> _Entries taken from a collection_
==========
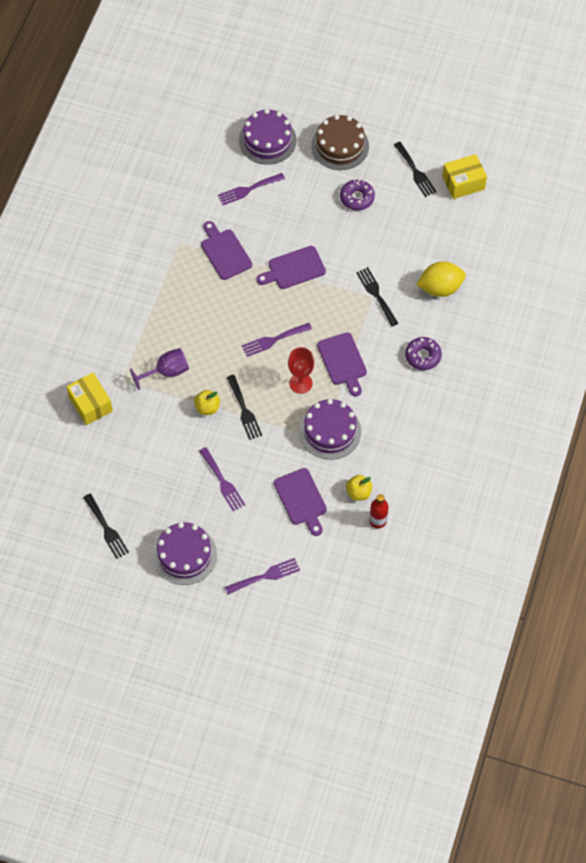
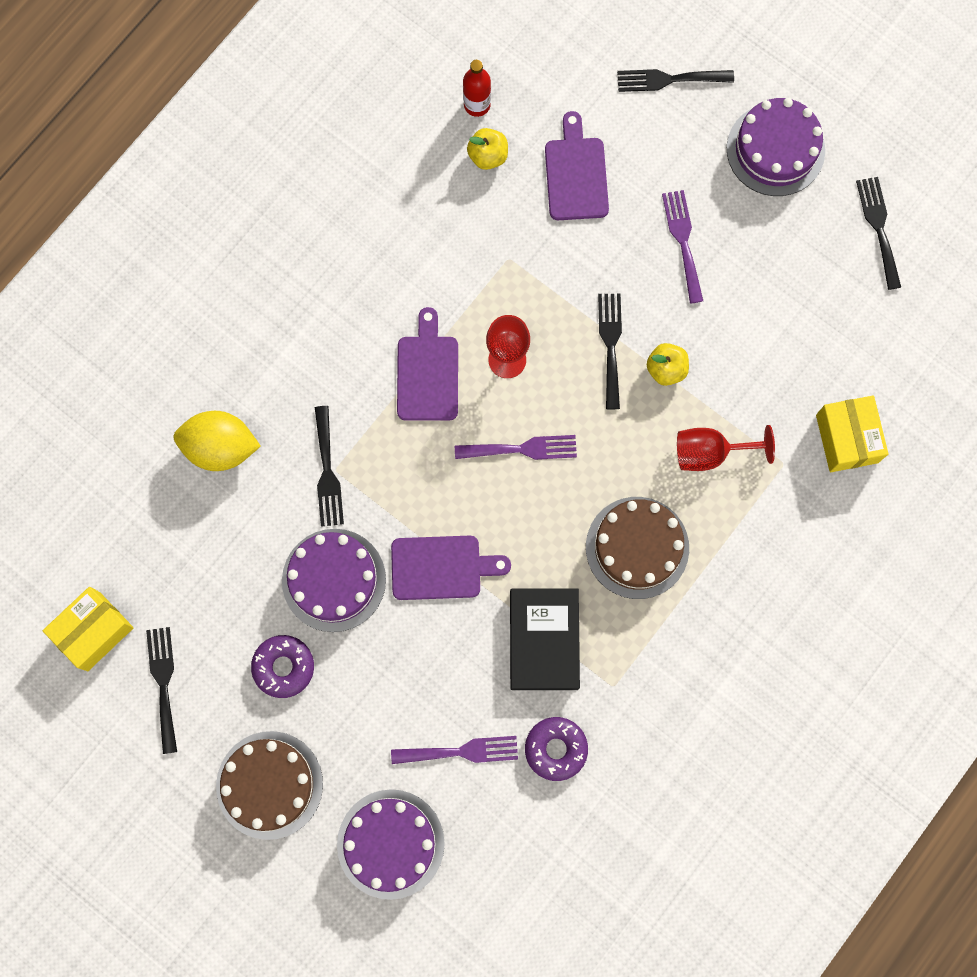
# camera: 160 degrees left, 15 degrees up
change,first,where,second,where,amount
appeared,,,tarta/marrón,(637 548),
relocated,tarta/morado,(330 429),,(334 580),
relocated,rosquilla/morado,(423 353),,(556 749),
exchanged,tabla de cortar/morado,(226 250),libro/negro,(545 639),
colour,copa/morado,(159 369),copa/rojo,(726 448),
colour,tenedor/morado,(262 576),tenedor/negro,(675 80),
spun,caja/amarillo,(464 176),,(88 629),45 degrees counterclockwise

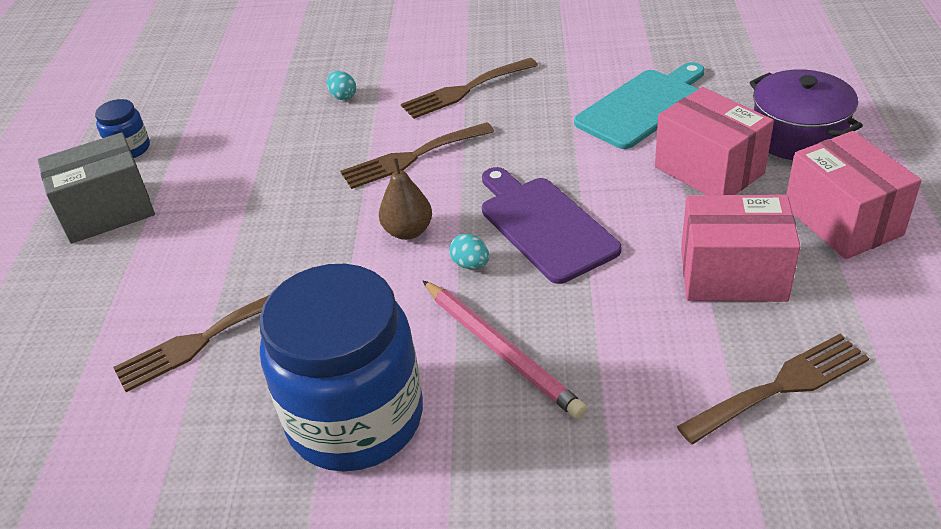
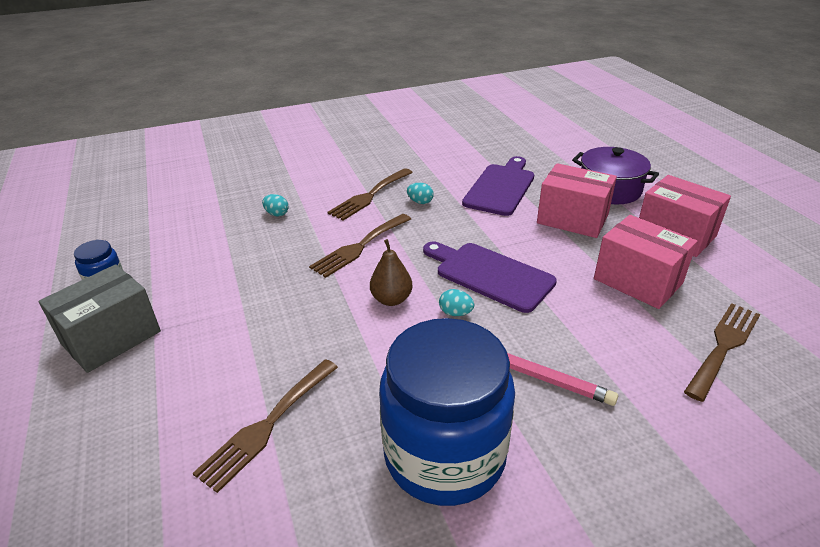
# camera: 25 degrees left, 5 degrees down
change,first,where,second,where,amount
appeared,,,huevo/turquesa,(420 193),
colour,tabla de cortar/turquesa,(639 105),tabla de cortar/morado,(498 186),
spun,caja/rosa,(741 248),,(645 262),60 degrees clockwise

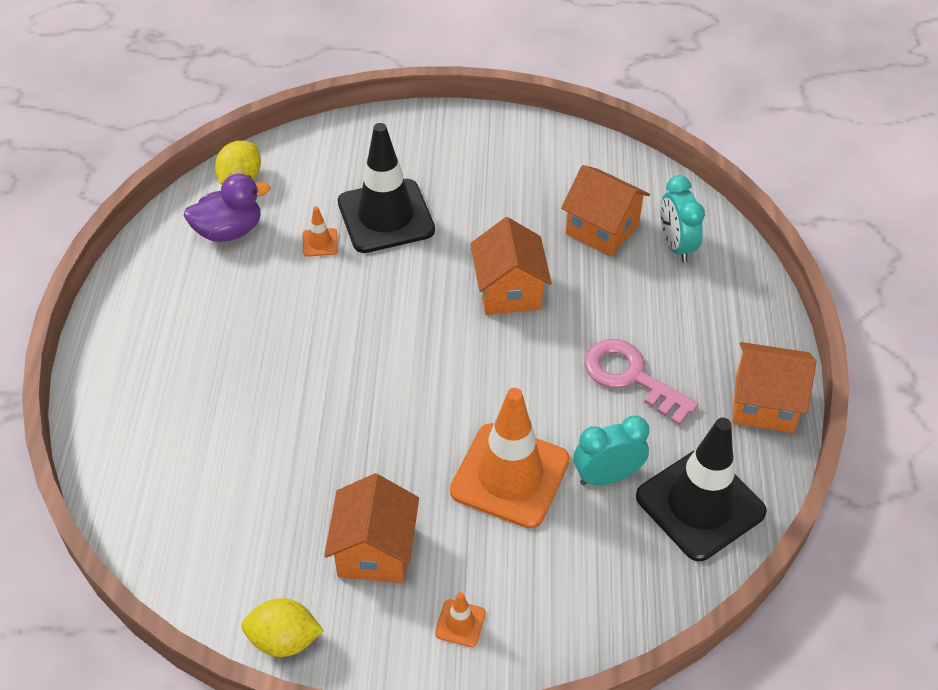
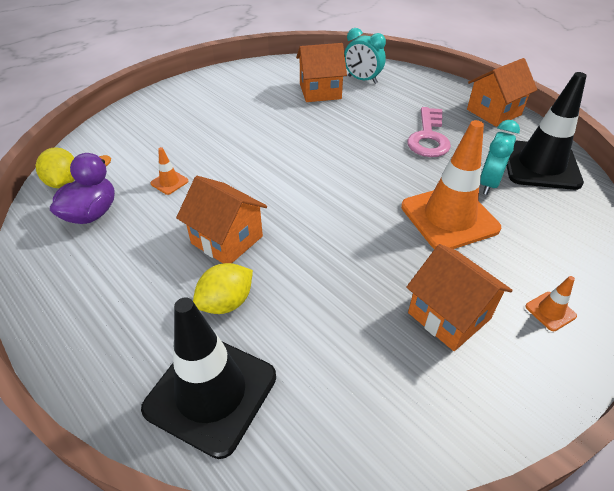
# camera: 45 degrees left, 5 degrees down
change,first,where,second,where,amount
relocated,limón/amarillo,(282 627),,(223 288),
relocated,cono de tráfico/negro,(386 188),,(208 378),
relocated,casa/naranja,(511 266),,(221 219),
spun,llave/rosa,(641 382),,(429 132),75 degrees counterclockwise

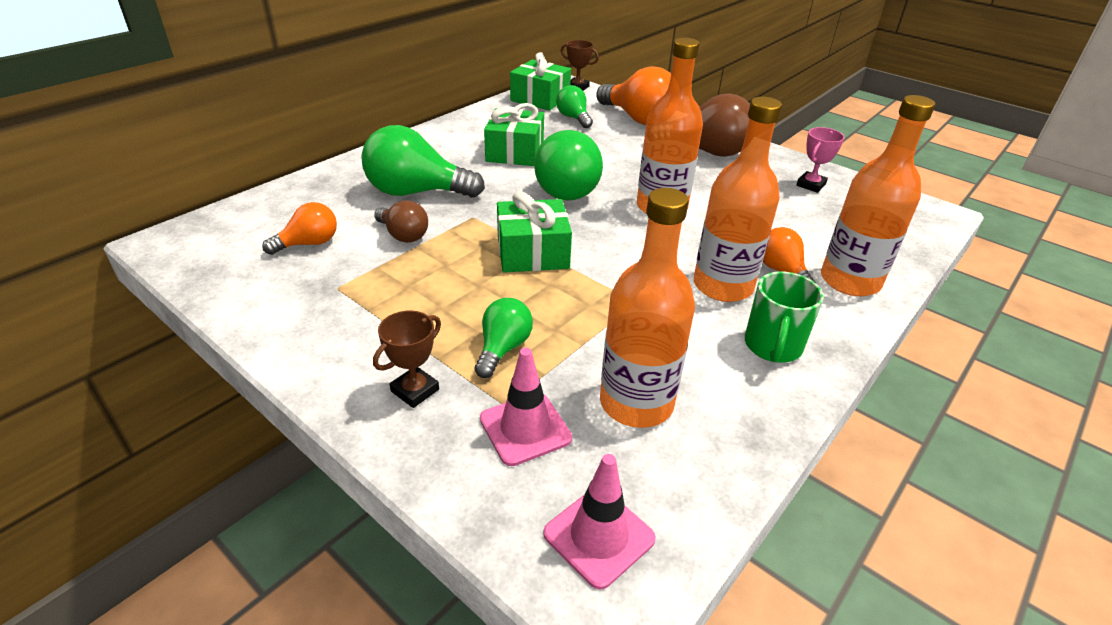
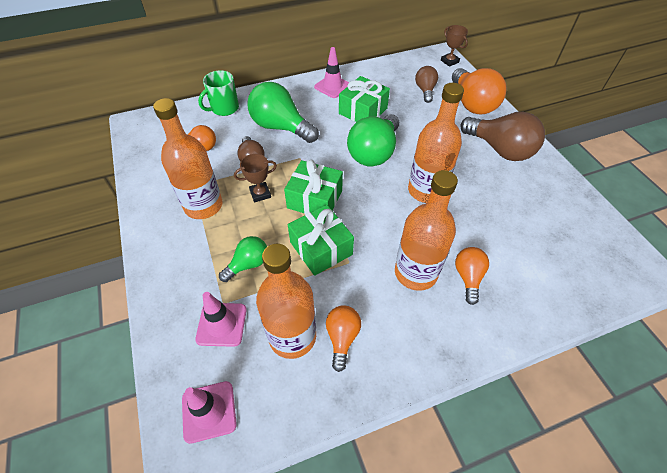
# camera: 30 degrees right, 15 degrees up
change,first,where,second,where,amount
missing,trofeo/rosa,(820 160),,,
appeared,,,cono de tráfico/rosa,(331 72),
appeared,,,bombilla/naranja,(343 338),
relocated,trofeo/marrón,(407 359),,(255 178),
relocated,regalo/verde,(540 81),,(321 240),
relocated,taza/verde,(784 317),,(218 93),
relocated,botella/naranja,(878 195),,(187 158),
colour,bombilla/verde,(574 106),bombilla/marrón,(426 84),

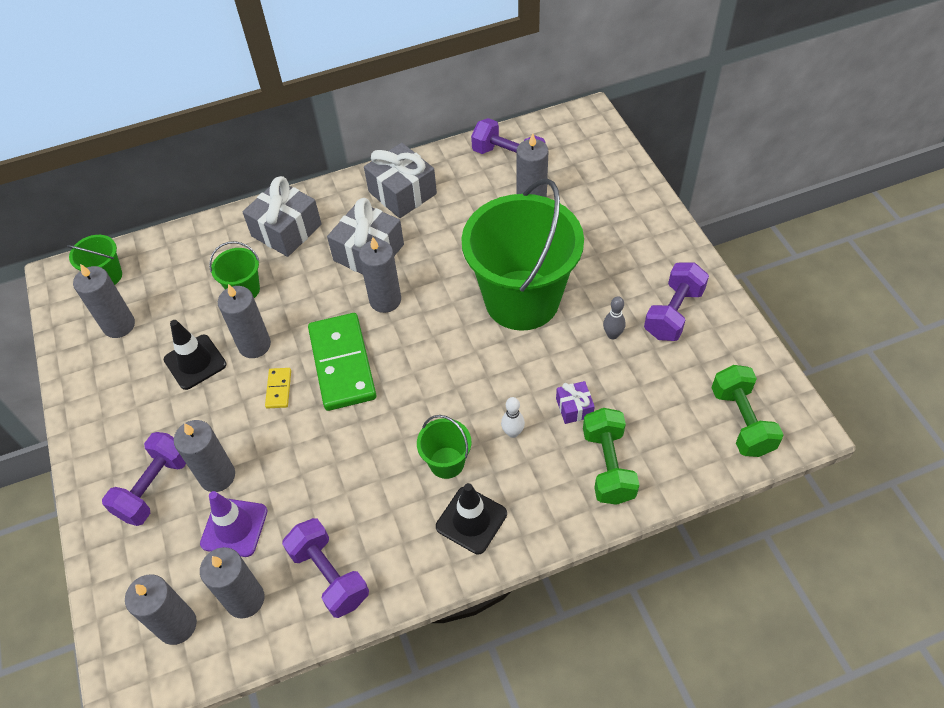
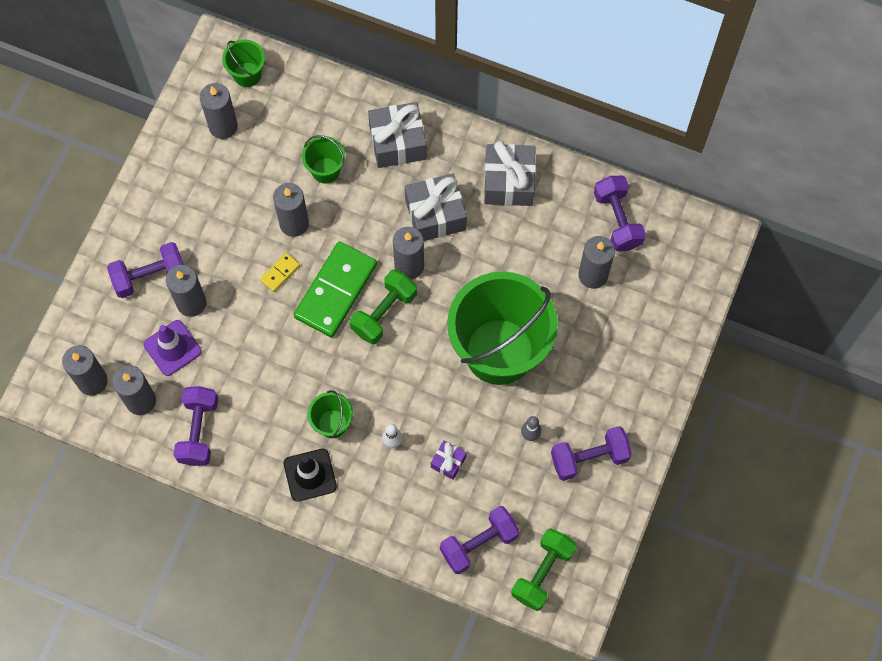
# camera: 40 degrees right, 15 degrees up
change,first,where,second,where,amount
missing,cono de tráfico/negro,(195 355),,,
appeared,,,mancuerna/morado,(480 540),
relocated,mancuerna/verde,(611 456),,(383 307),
==========
> _Required action_
Output each record above word for word, leaving out images.

> _Solution to this task_
# camera: 160 degrees left, 15 degrees up
change,first,where,second,where,amount
appeared,,,tarta/marrón,(637 548),
relocated,tarta/morado,(330 429),,(334 580),
relocated,rosquilla/morado,(423 353),,(556 749),
exchanged,tabla de cortar/morado,(226 250),libro/negro,(545 639),
colour,copa/morado,(159 369),copa/rojo,(726 448),
colour,tenedor/morado,(262 576),tenedor/negro,(675 80),
spun,caja/amarillo,(464 176),,(88 629),45 degrees counterclockwise

# camera: 25 degrees left, 5 degrees down
change,first,where,second,where,amount
appeared,,,huevo/turquesa,(420 193),
colour,tabla de cortar/turquesa,(639 105),tabla de cortar/morado,(498 186),
spun,caja/rosa,(741 248),,(645 262),60 degrees clockwise

# camera: 45 degrees left, 5 degrees down
change,first,where,second,where,amount
relocated,limón/amarillo,(282 627),,(223 288),
relocated,cono de tráfico/negro,(386 188),,(208 378),
relocated,casa/naranja,(511 266),,(221 219),
spun,llave/rosa,(641 382),,(429 132),75 degrees counterclockwise

# camera: 30 degrees right, 15 degrees up
change,first,where,second,where,amount
missing,trofeo/rosa,(820 160),,,
appeared,,,cono de tráfico/rosa,(331 72),
appeared,,,bombilla/naranja,(343 338),
relocated,trofeo/marrón,(407 359),,(255 178),
relocated,regalo/verde,(540 81),,(321 240),
relocated,taza/verde,(784 317),,(218 93),
relocated,botella/naranja,(878 195),,(187 158),
colour,bombilla/verde,(574 106),bombilla/marrón,(426 84),

# camera: 40 degrees right, 15 degrees up
change,first,where,second,where,amount
missing,cono de tráfico/negro,(195 355),,,
appeared,,,mancuerna/morado,(480 540),
relocated,mancuerna/verde,(611 456),,(383 307),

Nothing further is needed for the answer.